TASK OBJECTIVE =
For the data below, please report each line where the word "truck" is found.

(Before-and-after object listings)
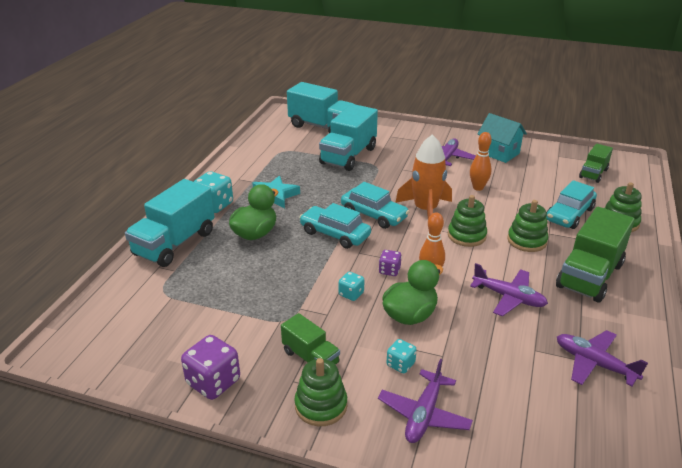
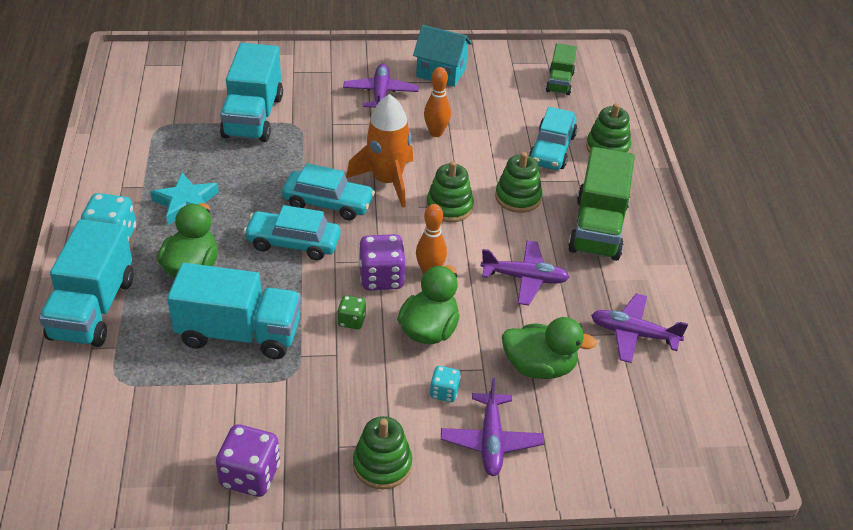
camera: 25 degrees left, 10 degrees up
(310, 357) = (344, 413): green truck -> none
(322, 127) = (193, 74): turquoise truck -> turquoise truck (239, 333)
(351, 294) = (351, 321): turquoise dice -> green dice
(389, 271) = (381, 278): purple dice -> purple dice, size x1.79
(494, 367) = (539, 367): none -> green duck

==

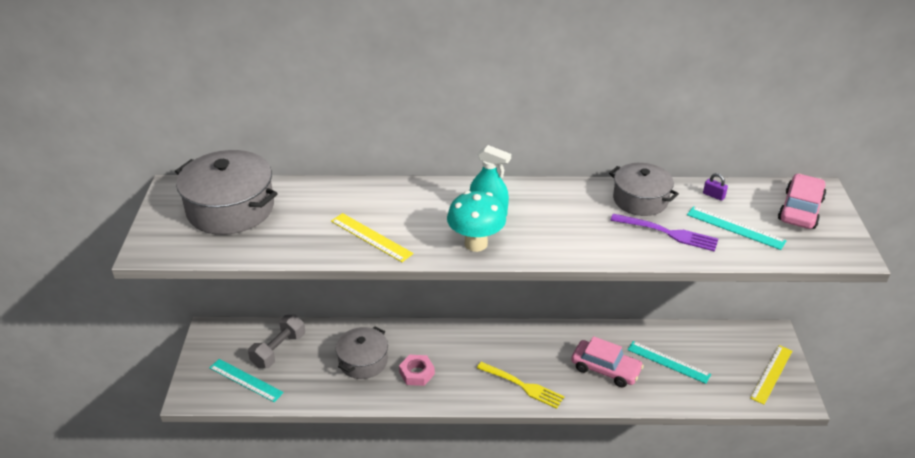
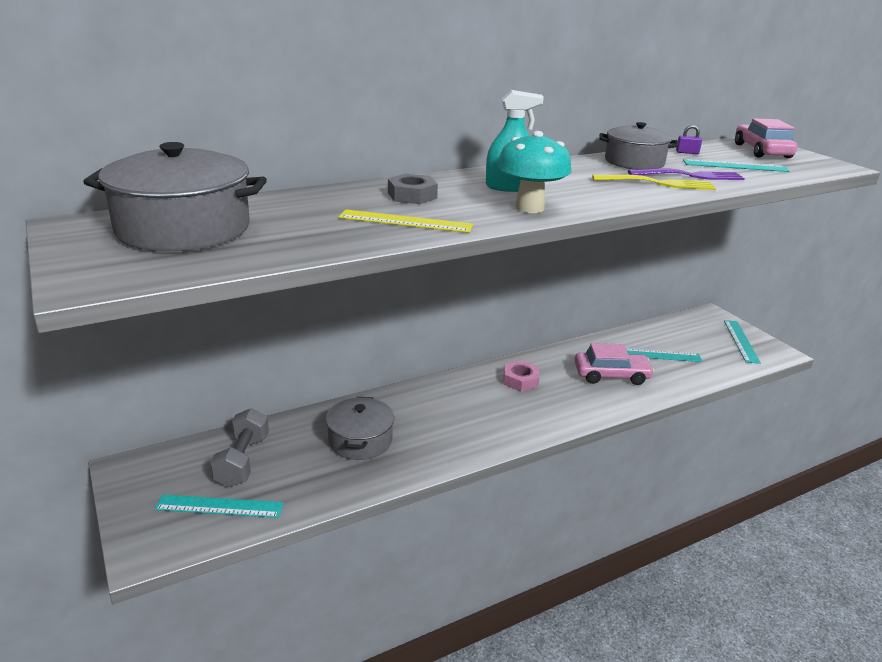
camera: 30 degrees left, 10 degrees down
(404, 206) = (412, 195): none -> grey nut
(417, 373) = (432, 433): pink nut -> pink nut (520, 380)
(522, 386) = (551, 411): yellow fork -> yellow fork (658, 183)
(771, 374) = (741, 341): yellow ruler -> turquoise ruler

==

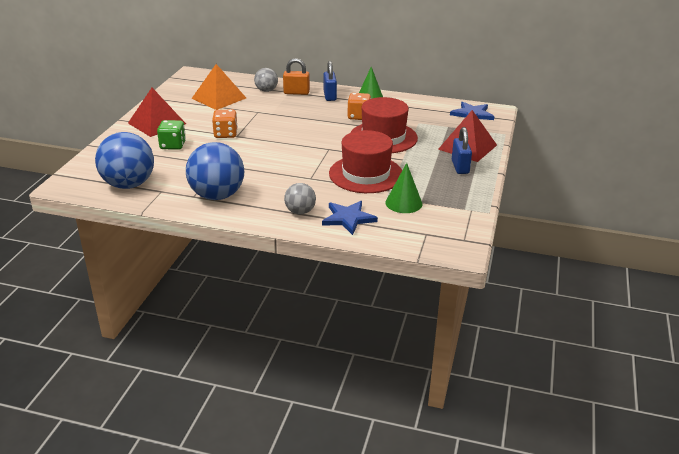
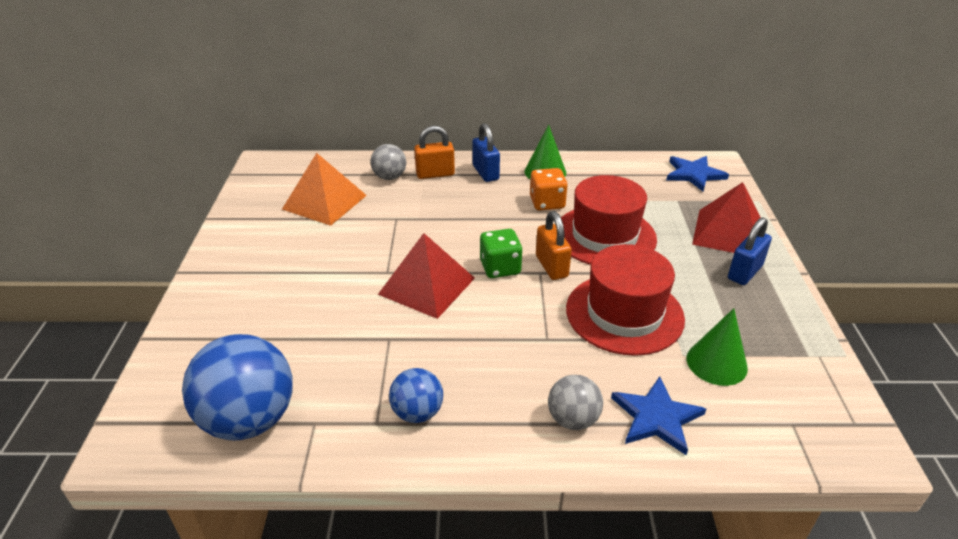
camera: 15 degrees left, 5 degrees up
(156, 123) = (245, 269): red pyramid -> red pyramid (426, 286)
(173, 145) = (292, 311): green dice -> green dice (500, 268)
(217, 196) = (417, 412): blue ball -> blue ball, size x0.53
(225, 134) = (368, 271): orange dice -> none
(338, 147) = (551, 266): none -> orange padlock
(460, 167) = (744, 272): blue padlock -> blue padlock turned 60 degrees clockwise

EXERCISE RESULT =
(310, 357) = (344, 413): green truck -> none
(322, 127) = (193, 74): turquoise truck -> turquoise truck (239, 333)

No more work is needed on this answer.